PROVIDED RECORDS below:

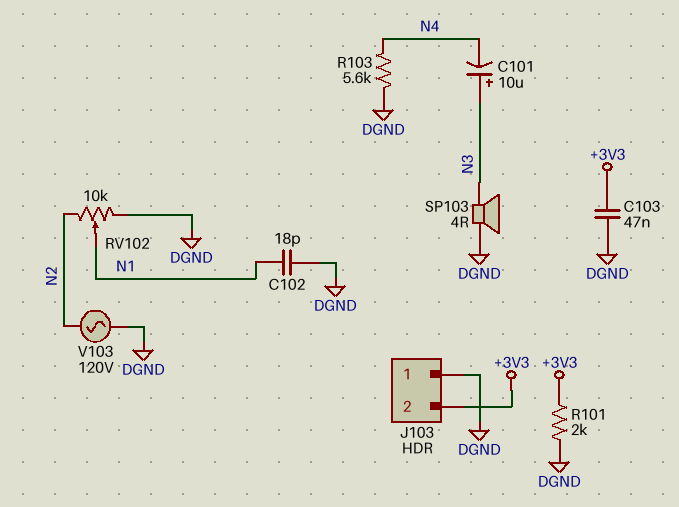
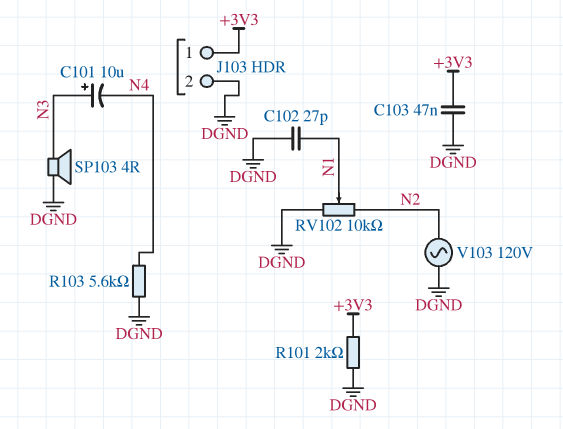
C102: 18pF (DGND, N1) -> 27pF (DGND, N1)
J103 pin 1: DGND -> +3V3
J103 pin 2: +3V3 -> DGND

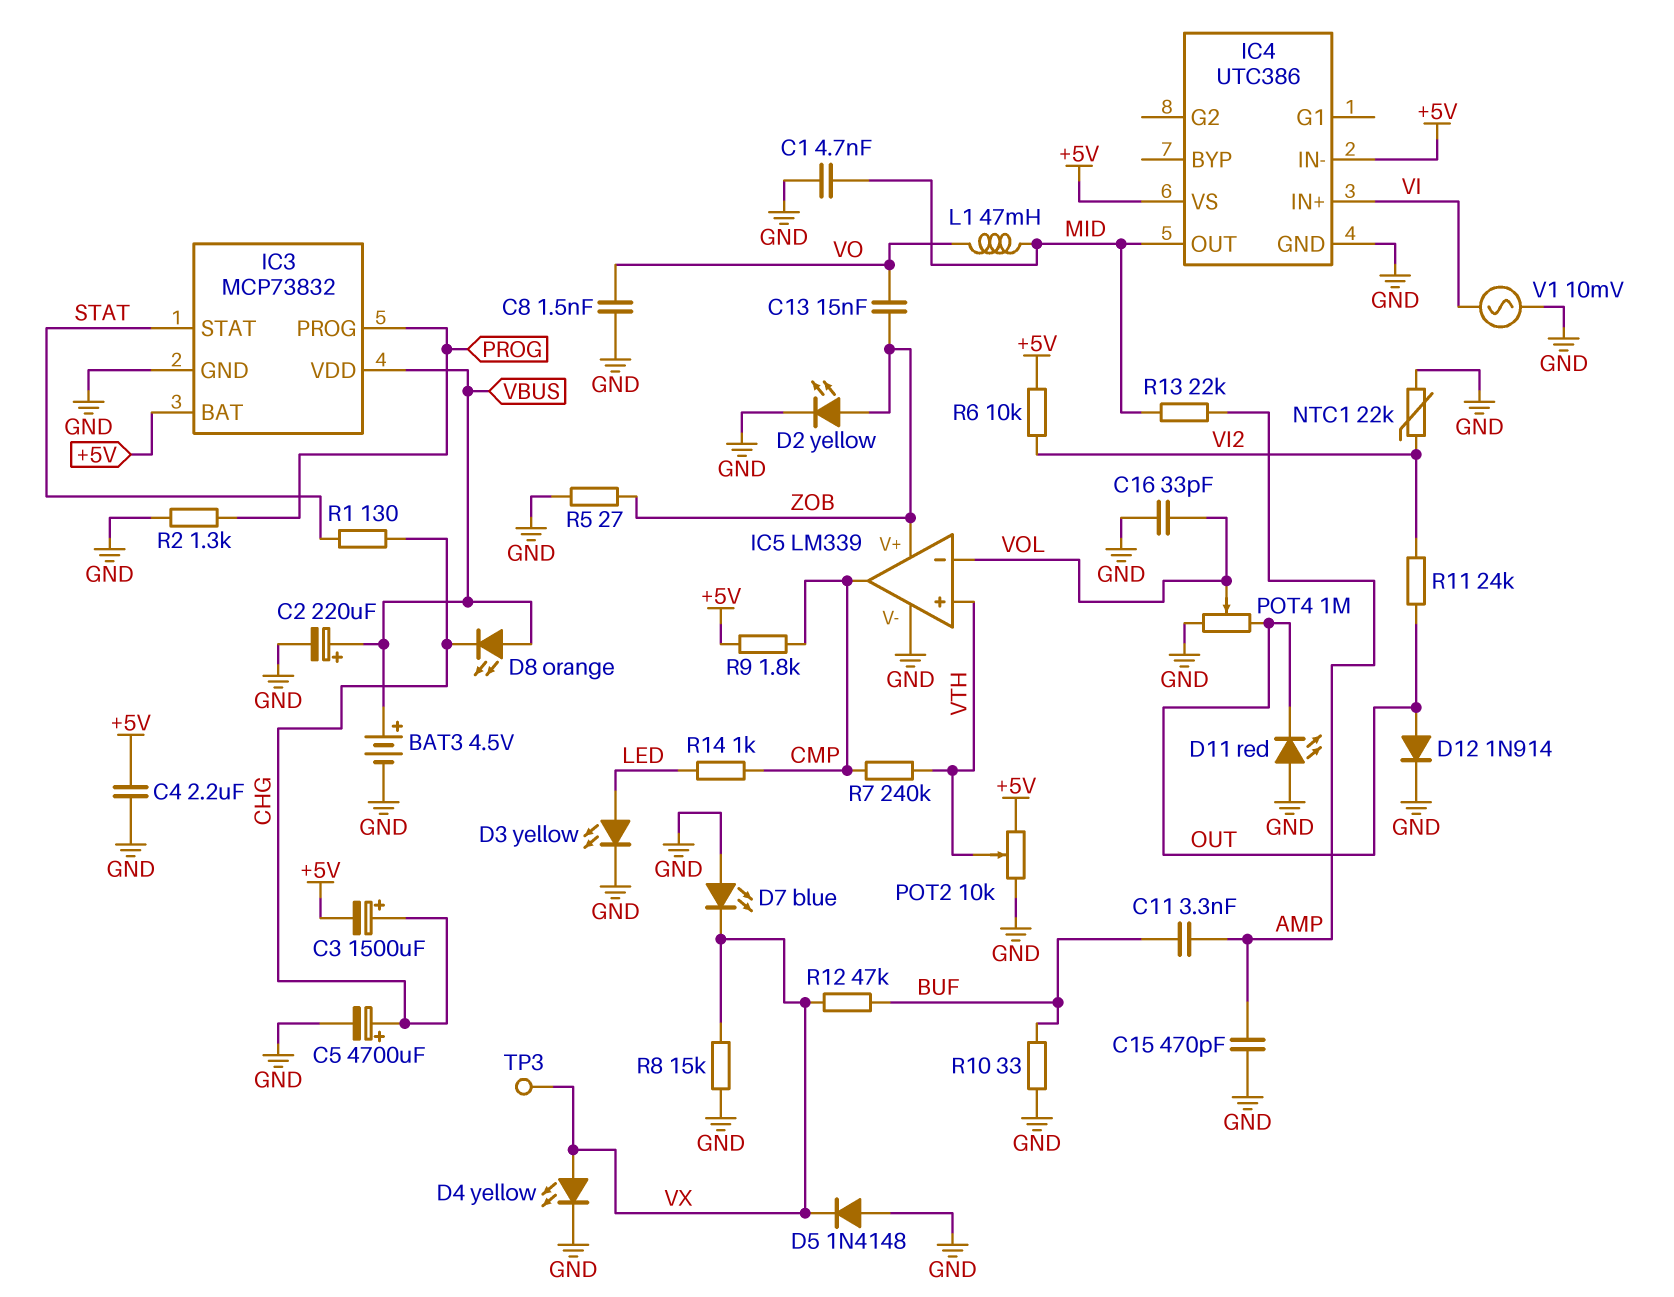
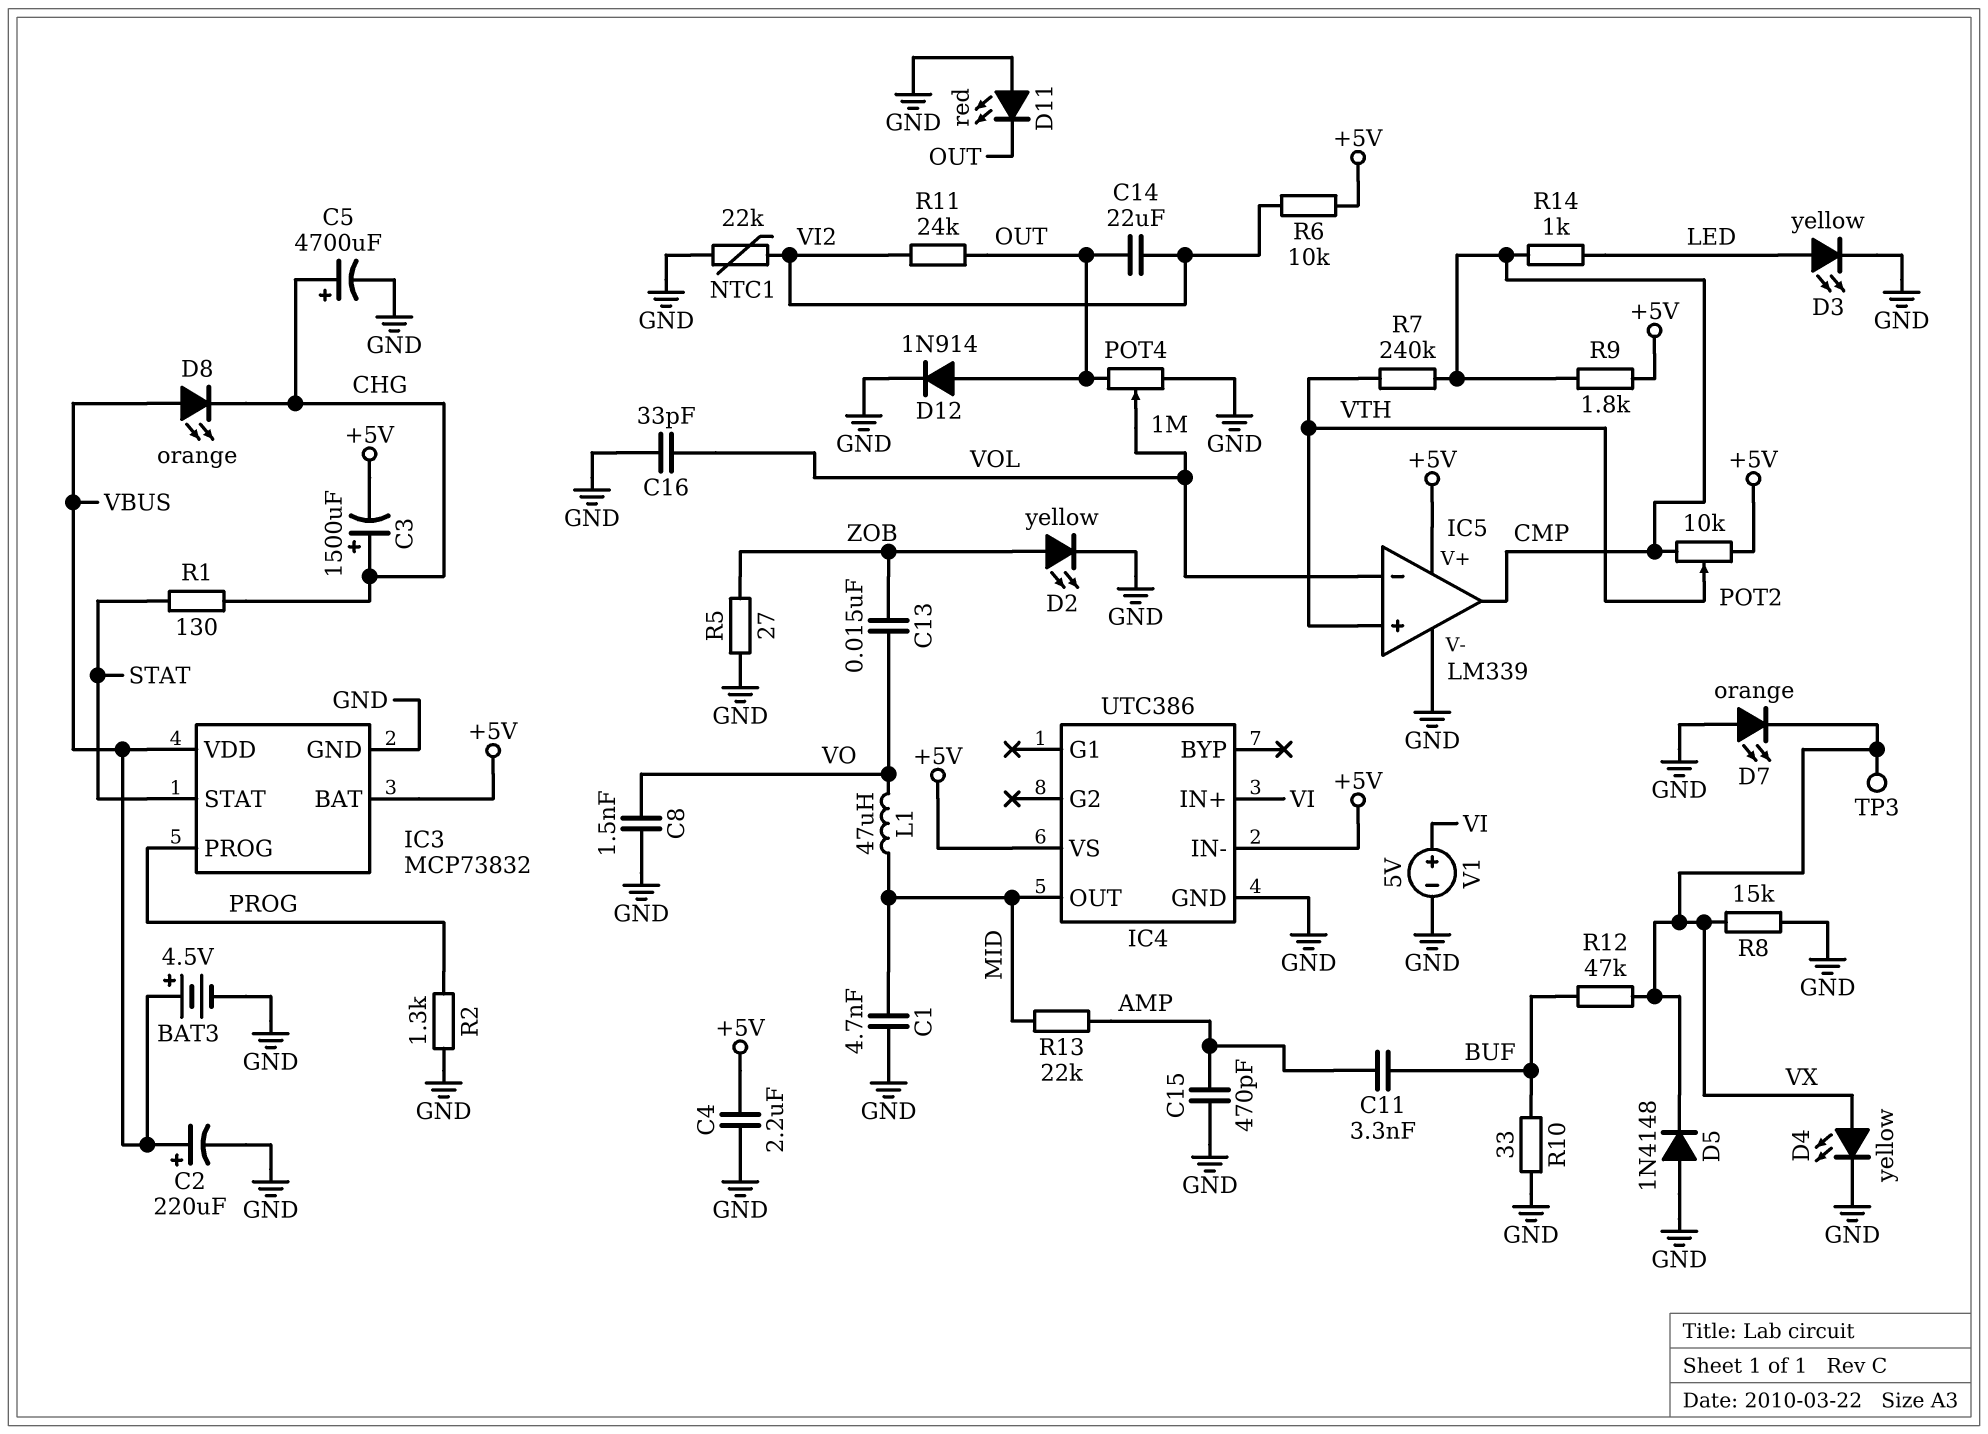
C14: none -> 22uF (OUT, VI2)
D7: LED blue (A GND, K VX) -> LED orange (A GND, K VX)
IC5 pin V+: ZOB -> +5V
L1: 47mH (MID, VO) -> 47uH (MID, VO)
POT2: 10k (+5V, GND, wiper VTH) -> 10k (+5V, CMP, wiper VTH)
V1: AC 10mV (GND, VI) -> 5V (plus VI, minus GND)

End of PROVIDED RECORDS.
PROVIDED RECORDS below:

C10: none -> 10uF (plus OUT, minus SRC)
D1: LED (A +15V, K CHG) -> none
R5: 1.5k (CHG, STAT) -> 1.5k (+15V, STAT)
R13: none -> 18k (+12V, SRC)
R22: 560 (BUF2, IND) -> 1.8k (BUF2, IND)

End of PROVIDED RECORDS.
PROVIDED RECORDS below:

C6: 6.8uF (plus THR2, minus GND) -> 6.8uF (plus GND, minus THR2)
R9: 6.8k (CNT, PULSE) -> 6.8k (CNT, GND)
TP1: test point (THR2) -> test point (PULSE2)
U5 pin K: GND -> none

End of PROVIDED RECORDS.

YOUR OBJECTIVE
Each line in the records above that contains the word "none" must be copied.

OUTPUT OF THE EXERCISE
C14: none -> 22uF (OUT, VI2)
C10: none -> 10uF (plus OUT, minus SRC)
D1: LED (A +15V, K CHG) -> none
R13: none -> 18k (+12V, SRC)
U5 pin K: GND -> none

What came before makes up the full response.